In the records below, print each line exactly and leave every image out.

* * * * * * *

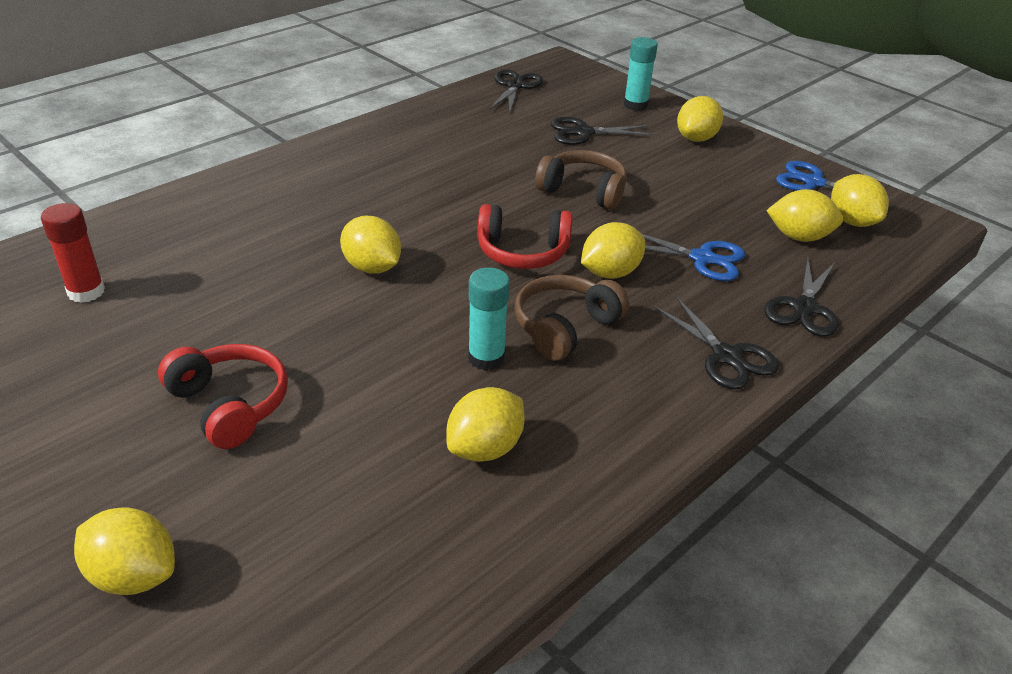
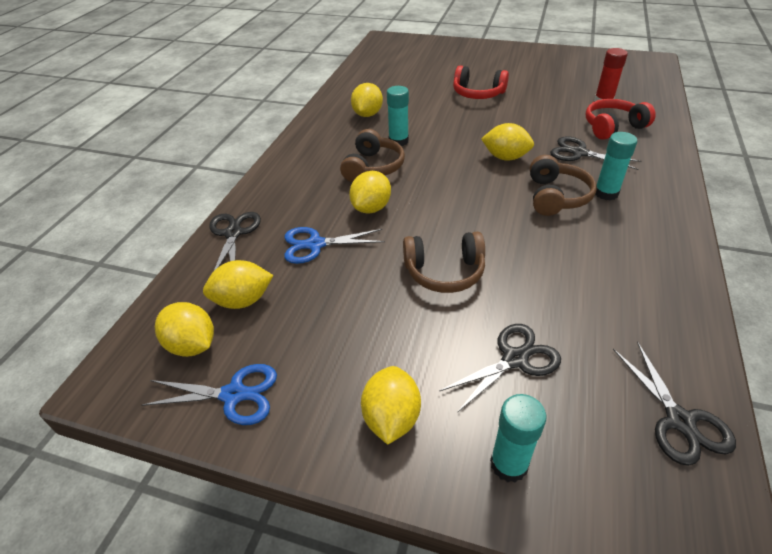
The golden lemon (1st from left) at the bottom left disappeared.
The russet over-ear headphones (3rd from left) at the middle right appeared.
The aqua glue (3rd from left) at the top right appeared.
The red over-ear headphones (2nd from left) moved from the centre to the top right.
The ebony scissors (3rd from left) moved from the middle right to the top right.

* * * * * * *

> **REPLY TO THE TASK**
The golden lemon (1st from left) at the bottom left disappeared.
The russet over-ear headphones (3rd from left) at the middle right appeared.
The aqua glue (3rd from left) at the top right appeared.
The red over-ear headphones (2nd from left) moved from the centre to the top right.
The ebony scissors (3rd from left) moved from the middle right to the top right.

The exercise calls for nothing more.